##### INPUT MATERIAL
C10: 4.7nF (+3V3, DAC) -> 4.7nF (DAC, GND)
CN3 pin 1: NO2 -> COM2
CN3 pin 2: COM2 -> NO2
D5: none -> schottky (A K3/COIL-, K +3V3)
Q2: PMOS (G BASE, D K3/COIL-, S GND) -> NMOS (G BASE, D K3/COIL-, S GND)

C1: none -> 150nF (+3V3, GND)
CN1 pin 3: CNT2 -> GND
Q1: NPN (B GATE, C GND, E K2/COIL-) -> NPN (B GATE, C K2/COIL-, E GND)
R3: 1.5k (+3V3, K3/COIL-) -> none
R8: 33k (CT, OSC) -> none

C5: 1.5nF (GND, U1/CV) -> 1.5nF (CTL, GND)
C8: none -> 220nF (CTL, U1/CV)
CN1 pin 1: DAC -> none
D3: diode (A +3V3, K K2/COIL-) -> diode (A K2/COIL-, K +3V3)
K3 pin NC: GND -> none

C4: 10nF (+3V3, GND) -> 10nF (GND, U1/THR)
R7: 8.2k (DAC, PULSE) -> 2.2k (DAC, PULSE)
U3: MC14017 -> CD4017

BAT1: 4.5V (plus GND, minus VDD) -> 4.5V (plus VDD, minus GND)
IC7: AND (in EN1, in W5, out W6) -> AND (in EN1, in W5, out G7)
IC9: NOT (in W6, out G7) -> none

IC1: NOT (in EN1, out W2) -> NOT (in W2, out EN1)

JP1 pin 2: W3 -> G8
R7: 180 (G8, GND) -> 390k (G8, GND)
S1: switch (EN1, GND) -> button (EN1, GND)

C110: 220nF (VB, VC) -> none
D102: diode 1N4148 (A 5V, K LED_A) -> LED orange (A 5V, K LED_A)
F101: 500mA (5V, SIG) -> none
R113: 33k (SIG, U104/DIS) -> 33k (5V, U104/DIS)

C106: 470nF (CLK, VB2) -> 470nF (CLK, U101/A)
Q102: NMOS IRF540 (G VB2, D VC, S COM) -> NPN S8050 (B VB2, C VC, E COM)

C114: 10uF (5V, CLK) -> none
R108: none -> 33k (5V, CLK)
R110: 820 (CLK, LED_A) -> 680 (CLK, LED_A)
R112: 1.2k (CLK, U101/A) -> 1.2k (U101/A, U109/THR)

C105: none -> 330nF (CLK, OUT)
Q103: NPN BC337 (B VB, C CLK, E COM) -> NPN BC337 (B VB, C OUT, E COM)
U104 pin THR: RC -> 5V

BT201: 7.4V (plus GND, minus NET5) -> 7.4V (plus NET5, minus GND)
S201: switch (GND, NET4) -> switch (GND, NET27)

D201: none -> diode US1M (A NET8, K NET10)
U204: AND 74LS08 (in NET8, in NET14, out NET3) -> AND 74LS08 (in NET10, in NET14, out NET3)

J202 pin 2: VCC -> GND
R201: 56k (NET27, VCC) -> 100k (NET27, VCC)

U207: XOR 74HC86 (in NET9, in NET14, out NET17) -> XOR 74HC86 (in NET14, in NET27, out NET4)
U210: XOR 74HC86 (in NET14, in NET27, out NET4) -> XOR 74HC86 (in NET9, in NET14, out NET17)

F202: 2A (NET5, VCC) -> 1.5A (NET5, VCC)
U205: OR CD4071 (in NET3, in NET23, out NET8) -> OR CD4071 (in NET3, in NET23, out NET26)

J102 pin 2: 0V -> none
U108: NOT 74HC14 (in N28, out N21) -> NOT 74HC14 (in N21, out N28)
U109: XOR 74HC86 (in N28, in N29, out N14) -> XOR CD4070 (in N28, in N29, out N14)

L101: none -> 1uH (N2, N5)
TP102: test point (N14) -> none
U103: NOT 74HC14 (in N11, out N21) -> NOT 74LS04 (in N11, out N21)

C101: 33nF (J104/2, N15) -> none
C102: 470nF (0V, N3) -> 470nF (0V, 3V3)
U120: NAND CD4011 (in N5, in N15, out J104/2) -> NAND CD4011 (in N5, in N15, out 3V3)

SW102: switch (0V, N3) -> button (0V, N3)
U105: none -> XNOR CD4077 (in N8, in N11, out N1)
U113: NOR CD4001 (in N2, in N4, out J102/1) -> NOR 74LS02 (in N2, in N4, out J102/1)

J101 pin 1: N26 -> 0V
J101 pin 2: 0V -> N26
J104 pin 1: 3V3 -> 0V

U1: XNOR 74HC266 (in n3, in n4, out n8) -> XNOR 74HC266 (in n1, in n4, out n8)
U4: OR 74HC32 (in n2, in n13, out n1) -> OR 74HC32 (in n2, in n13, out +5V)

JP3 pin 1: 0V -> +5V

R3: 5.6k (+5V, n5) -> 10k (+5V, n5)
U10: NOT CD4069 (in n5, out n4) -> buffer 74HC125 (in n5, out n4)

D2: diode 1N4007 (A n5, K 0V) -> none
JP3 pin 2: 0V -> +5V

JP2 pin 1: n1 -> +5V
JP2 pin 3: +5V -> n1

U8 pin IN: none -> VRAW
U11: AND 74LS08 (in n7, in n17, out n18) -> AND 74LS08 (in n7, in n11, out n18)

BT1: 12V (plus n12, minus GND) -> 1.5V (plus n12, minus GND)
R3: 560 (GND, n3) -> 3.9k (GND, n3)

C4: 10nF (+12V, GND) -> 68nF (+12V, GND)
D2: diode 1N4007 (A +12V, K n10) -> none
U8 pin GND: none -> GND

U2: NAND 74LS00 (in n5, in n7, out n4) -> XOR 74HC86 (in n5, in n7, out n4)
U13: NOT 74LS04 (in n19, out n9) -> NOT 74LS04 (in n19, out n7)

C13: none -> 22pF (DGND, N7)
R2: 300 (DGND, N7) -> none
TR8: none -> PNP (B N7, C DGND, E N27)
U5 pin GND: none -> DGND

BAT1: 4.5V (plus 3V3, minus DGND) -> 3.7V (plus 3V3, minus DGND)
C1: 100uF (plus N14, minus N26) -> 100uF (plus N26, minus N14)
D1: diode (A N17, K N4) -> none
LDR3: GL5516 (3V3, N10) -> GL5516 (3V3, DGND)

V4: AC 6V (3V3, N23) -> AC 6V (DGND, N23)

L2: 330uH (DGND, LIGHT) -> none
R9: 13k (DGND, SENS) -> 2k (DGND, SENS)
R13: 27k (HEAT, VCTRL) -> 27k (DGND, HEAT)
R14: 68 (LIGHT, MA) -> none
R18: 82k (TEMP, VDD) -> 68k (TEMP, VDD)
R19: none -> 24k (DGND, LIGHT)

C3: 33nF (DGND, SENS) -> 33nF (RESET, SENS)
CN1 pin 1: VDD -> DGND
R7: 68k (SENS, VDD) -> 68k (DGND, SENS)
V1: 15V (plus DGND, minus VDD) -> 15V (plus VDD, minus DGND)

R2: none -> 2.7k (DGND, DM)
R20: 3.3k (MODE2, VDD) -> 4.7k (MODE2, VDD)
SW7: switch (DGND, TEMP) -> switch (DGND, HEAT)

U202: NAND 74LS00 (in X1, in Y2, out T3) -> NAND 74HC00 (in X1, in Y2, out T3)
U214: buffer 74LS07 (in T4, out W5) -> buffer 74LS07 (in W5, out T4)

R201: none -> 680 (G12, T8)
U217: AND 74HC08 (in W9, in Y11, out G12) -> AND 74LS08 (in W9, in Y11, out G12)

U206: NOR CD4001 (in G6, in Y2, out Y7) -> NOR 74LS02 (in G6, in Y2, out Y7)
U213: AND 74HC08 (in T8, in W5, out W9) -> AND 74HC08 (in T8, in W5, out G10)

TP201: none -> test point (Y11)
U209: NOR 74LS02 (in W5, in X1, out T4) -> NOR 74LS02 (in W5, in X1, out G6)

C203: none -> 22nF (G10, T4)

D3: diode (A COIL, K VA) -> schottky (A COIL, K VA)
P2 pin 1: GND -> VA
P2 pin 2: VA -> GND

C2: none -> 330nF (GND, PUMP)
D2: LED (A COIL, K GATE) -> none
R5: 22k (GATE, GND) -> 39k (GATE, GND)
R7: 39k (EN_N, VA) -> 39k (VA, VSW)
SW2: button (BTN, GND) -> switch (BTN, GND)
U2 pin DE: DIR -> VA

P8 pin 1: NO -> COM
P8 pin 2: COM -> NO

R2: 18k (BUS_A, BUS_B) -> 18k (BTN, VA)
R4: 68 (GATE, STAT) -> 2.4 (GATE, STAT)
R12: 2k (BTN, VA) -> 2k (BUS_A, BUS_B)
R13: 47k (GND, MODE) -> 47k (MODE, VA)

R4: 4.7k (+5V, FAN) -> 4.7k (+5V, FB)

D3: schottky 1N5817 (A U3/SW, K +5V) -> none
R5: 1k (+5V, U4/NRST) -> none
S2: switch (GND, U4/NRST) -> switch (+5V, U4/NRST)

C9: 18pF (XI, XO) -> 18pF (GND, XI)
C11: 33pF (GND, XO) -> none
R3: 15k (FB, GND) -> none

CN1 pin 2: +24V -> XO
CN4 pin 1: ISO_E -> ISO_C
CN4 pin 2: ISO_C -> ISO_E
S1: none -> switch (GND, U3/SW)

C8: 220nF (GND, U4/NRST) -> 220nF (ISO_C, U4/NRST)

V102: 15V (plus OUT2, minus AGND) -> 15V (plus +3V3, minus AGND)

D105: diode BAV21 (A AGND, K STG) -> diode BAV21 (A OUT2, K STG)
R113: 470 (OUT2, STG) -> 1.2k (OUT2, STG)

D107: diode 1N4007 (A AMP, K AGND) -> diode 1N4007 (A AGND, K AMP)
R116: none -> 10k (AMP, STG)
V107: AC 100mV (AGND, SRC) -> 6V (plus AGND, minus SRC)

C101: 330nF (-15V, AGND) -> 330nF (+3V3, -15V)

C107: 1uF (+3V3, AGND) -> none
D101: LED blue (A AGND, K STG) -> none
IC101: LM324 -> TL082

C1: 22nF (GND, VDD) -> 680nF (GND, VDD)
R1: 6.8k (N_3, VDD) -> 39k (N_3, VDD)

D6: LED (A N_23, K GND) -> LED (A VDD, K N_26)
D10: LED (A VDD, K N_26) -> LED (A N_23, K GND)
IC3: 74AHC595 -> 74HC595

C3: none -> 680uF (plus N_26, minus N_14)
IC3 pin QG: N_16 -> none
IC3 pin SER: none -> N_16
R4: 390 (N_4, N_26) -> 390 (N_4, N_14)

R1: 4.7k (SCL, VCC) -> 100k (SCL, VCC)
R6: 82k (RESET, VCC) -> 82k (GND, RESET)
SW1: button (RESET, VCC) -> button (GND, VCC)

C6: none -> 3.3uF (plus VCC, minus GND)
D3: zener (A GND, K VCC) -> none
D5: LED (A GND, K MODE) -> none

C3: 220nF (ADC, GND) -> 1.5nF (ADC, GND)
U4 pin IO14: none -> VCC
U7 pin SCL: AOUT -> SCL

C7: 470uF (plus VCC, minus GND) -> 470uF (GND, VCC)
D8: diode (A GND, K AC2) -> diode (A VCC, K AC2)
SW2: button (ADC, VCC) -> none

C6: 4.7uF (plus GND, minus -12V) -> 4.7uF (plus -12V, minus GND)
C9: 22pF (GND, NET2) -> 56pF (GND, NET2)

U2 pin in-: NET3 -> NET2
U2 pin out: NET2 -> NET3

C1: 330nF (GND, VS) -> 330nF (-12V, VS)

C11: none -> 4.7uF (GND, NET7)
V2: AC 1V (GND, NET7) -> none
##########
Copy out each line carrying the string "button" from the data.

SOLUTION FOR THIS EXERCISE
S1: switch (EN1, GND) -> button (EN1, GND)
SW102: switch (0V, N3) -> button (0V, N3)
SW2: button (BTN, GND) -> switch (BTN, GND)
SW1: button (RESET, VCC) -> button (GND, VCC)
SW2: button (ADC, VCC) -> none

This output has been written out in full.